Return each line of the data below verbatim; pictures are to be left out.
(Information provided Opens)
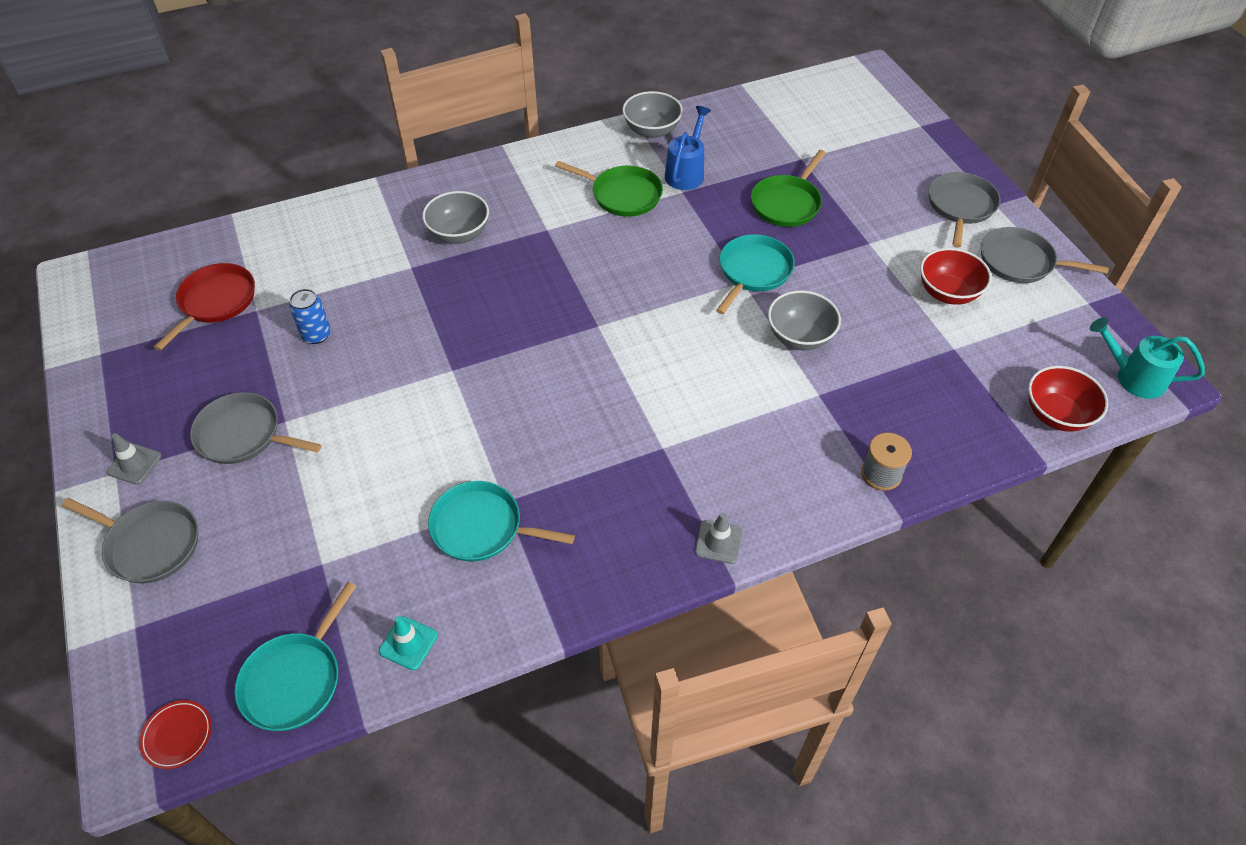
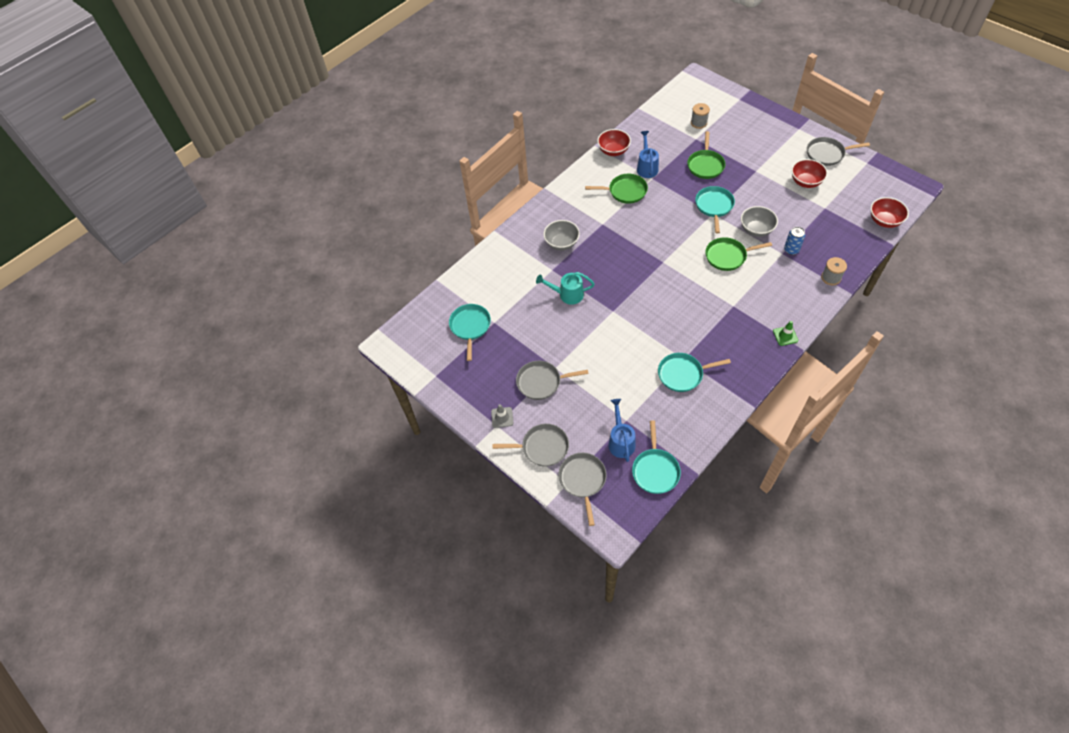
camera: 20 degrees left, 5 degrees up
(177, 735) = (625, 514): red plate -> none
(216, 302) = (470, 327): red pan -> turquoise pan
(282, 596) = (621, 441): none -> blue watering can
(316, 335) = (535, 321): blue can -> blue can (791, 250)
(408, 643) = (690, 434): turquoise traffic cone -> none
(651, 130) = (613, 151): grey bowl -> red bowl
(716, 360) = (727, 256): none -> green pan
(718, 542) = (785, 336): grey traffic cone -> green traffic cone
(824, 137) = (698, 123): none -> grey spool
(960, 206) = (784, 136): grey pan -> grey pan (583, 480)
(1133, 377) = (904, 190): turquoise watering can -> turquoise watering can (567, 294)

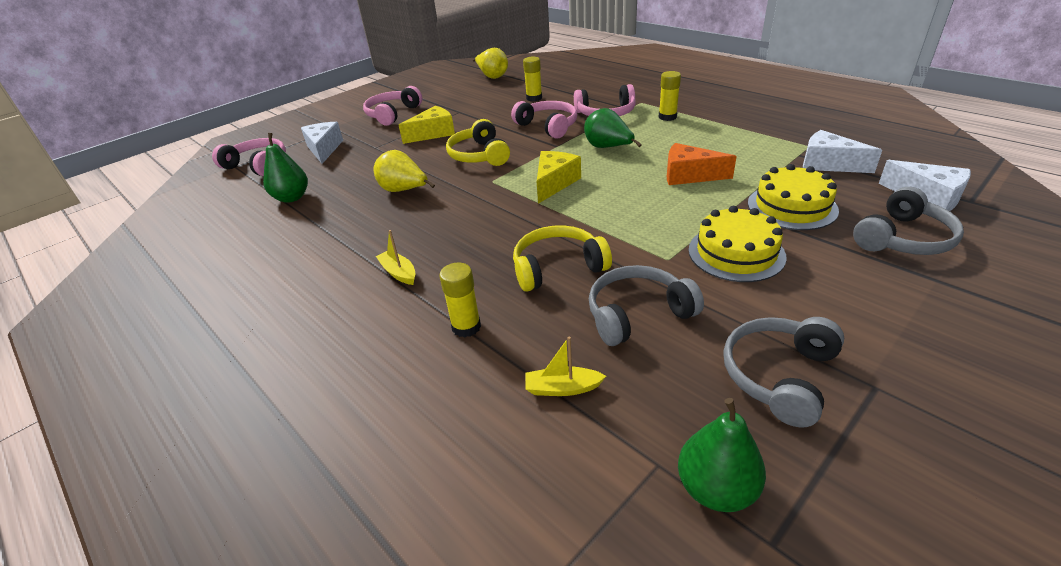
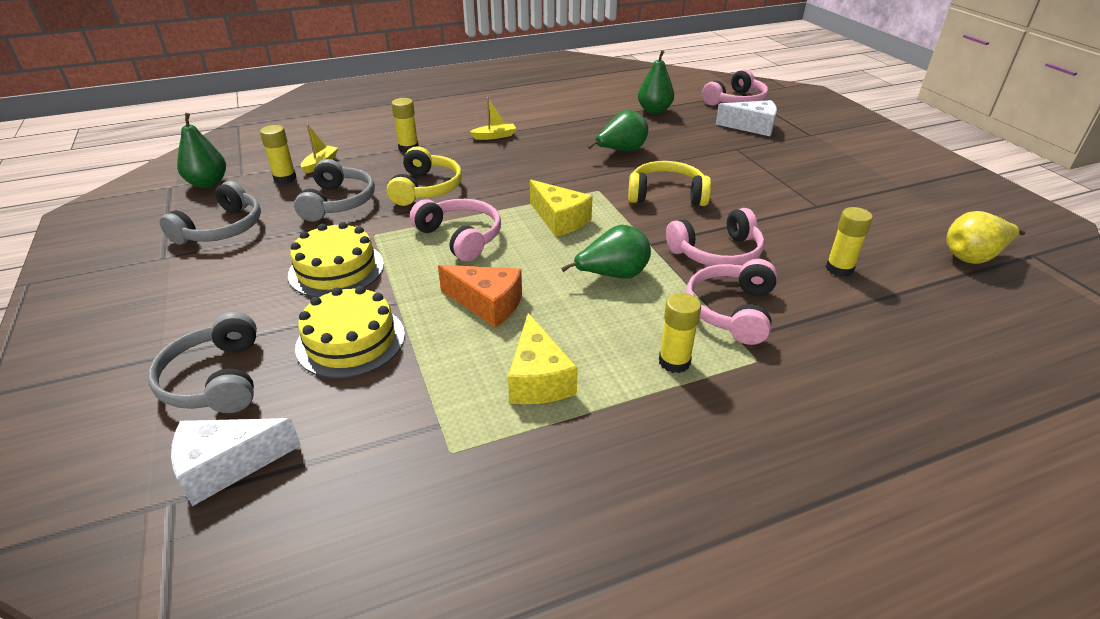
camera: 110 degrees right, 0 degrees up
(392, 114) = (835, 166): pink headphones -> pink headphones (460, 237)
(404, 191) = (621, 151): yellow pear -> green pear
(433, 133) = (752, 180): yellow cheese -> yellow cheese (538, 379)
(627, 400) = (285, 178): none -> yellow glue stick
(689, 175) = (487, 304): orange cheese -> orange cheese turned 75 degrees clockwise
(779, 376) = (222, 229): grey headphones -> grey headphones turned 60 degrees clockwise
(828, 164) = (388, 434): white cheese -> none

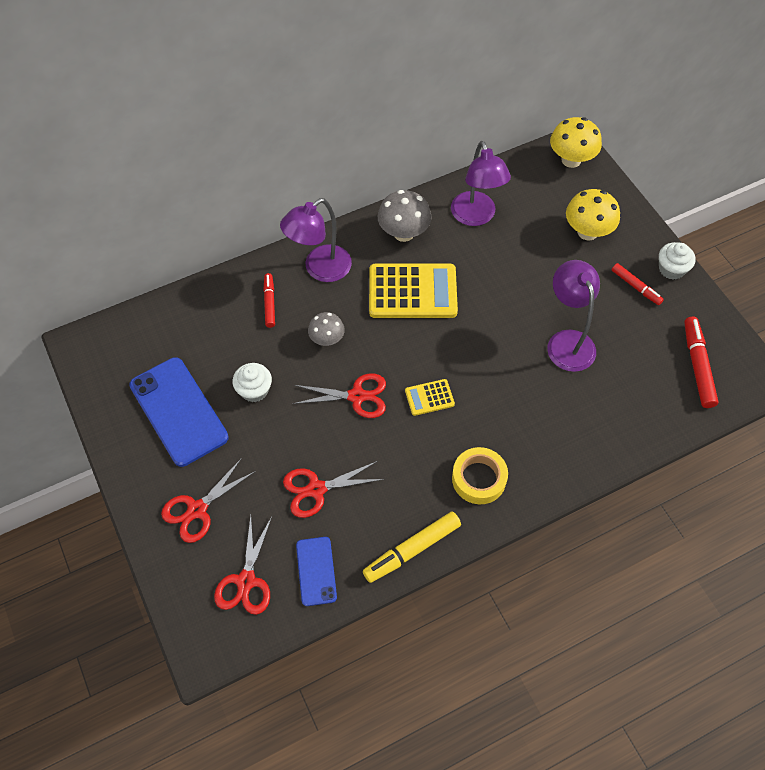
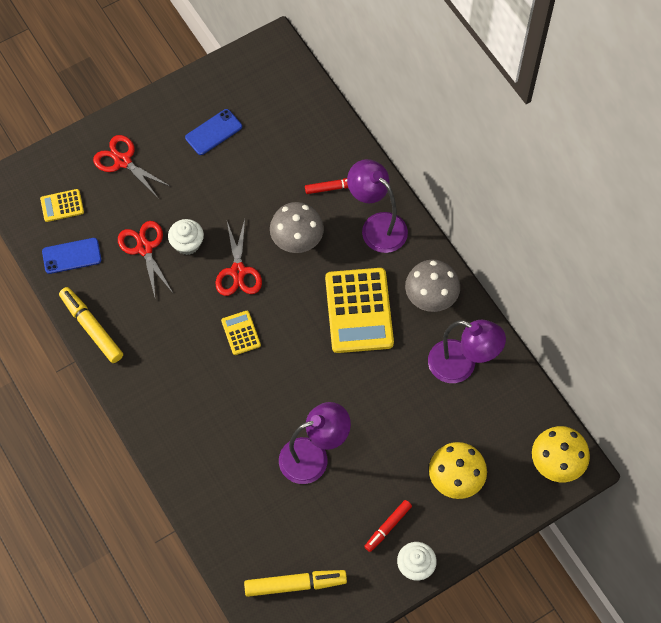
camera: 85 degrees right, 5 degrees up
(178, 411) = (213, 132): blue phone -> blue phone, size x0.55
(246, 581) = (62, 206): red scissors -> yellow calculator
(254, 390) = (238, 187): white cupcake -> white cupcake (187, 243)
(327, 339) = (297, 240): grey mushroom -> grey mushroom, size x1.56
(476, 216) = (461, 366): purple lamp -> purple lamp turned 135 degrees counterclockwise
(479, 479) = (160, 379): yellow tape -> none
(697, 366) = (295, 584): red marker -> yellow marker

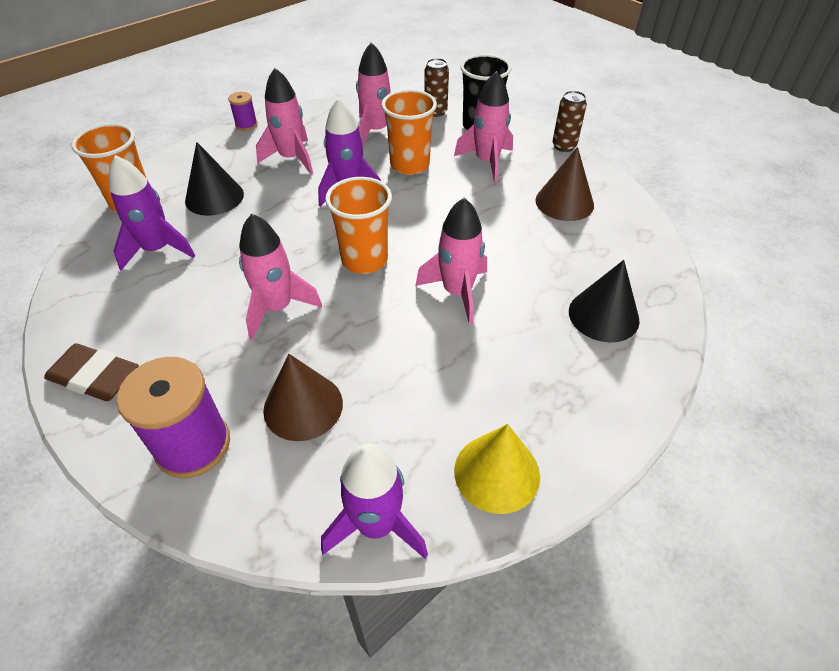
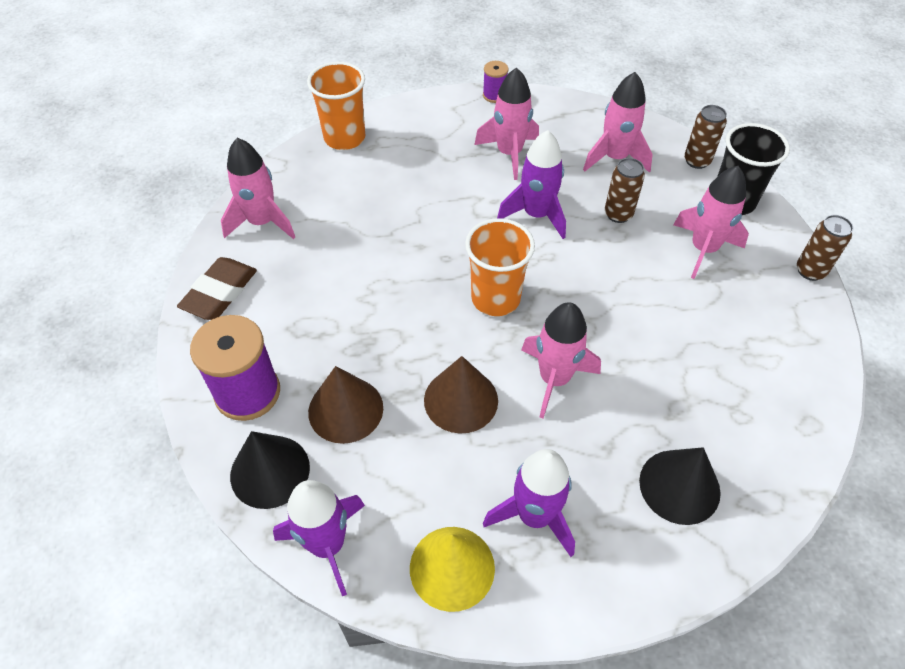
camera: 35 degrees right, 5 degrees up
(95, 377) = (220, 292): brown eraser -> brown eraser turned 60 degrees clockwise
(158, 249) = (334, 197): purple rocket -> purple rocket (534, 516)
(214, 197) = (413, 165): black cone -> black cone (270, 471)
(277, 308) = (388, 306): pink rocket -> pink rocket (262, 222)
(410, 165) = (618, 214): orange cup -> brown can
(564, 202) = (749, 339): brown cone -> brown cone (461, 400)

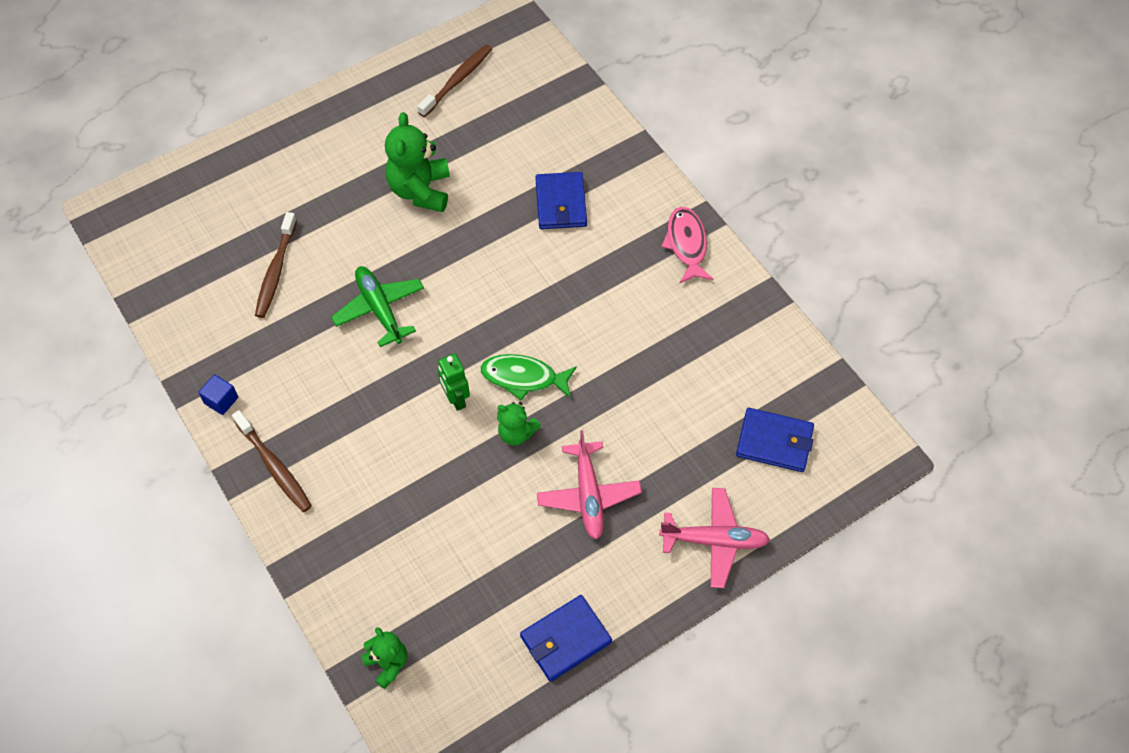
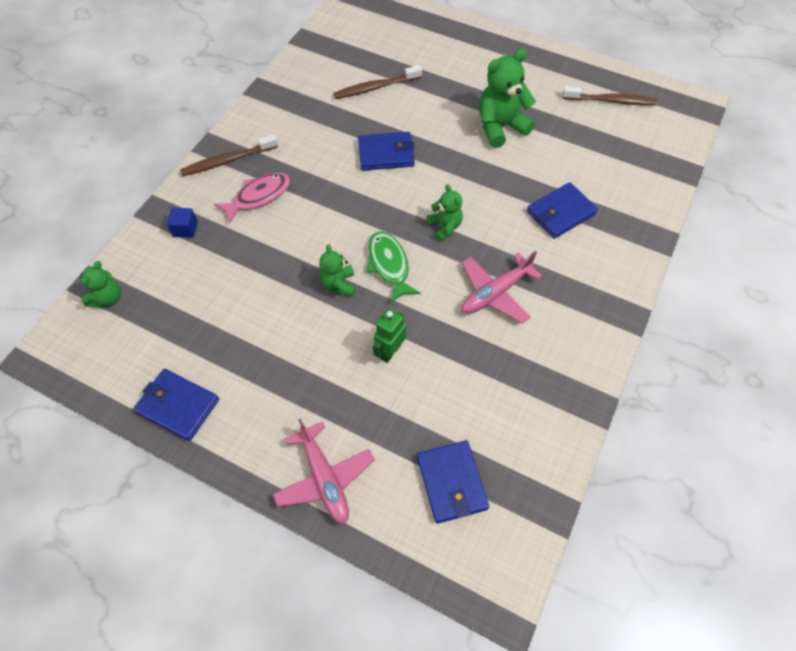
camera: 60 degrees right, 0 degrees up
(221, 400) = (260, 111): blue cube -> blue cube (185, 229)
(274, 466) = (228, 160): brown toothbrush -> brown toothbrush turned 45 degrees clockwise
(379, 309) = (386, 154): green plane -> blue wallet
(455, 399) = (343, 232): green robot -> green robot (390, 351)
(511, 306) = (445, 227): none -> green teddy bear
(588, 495) = (313, 359): pink plane -> pink plane (495, 293)
(686, 244) = (596, 316): pink fish -> pink fish (259, 196)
(Information provided Closes)
◆ Your solution:
camera: 20 degrees left, 5 degrees up
(177, 735) = (625, 514): red plate -> none
(216, 302) = (470, 327): red pan -> turquoise pan
(282, 596) = (621, 441): none -> blue watering can
(316, 335) = (535, 321): blue can -> blue can (791, 250)
(408, 643) = (690, 434): turquoise traffic cone -> none
(651, 130) = (613, 151): grey bowl -> red bowl
(716, 360) = (727, 256): none -> green pan
(718, 542) = (785, 336): grey traffic cone -> green traffic cone
(824, 137) = (698, 123): none -> grey spool
(960, 206) = (784, 136): grey pan -> grey pan (583, 480)
(1133, 377) = (904, 190): turquoise watering can -> turquoise watering can (567, 294)

camera: 110 degrees right, 0 degrees up
(392, 114) = (835, 166): pink headphones -> pink headphones (460, 237)
(404, 191) = (621, 151): yellow pear -> green pear
(433, 133) = (752, 180): yellow cheese -> yellow cheese (538, 379)
(627, 400) = (285, 178): none -> yellow glue stick
(689, 175) = (487, 304): orange cheese -> orange cheese turned 75 degrees clockwise
(779, 376) = (222, 229): grey headphones -> grey headphones turned 60 degrees clockwise
(828, 164) = (388, 434): white cheese -> none

camera: 85 degrees right, 5 degrees up
(178, 411) = (213, 132): blue phone -> blue phone, size x0.55
(246, 581) = (62, 206): red scissors -> yellow calculator
(254, 390) = (238, 187): white cupcake -> white cupcake (187, 243)
(327, 339) = (297, 240): grey mushroom -> grey mushroom, size x1.56
(476, 216) = (461, 366): purple lamp -> purple lamp turned 135 degrees counterclockwise
(479, 479) = (160, 379): yellow tape -> none
(697, 366) = (295, 584): red marker -> yellow marker

camera: 35 degrees right, 5 degrees up
(95, 377) = (220, 292): brown eraser -> brown eraser turned 60 degrees clockwise
(158, 249) = (334, 197): purple rocket -> purple rocket (534, 516)
(214, 197) = (413, 165): black cone -> black cone (270, 471)
(277, 308) = (388, 306): pink rocket -> pink rocket (262, 222)
(410, 165) = (618, 214): orange cup -> brown can
(564, 202) = (749, 339): brown cone -> brown cone (461, 400)

camera: 60 degrees right, 0 degrees up
(221, 400) = (260, 111): blue cube -> blue cube (185, 229)
(274, 466) = (228, 160): brown toothbrush -> brown toothbrush turned 45 degrees clockwise
(379, 309) = (386, 154): green plane -> blue wallet
(455, 399) = (343, 232): green robot -> green robot (390, 351)
(511, 306) = (445, 227): none -> green teddy bear
(588, 495) = (313, 359): pink plane -> pink plane (495, 293)
(686, 244) = (596, 316): pink fish -> pink fish (259, 196)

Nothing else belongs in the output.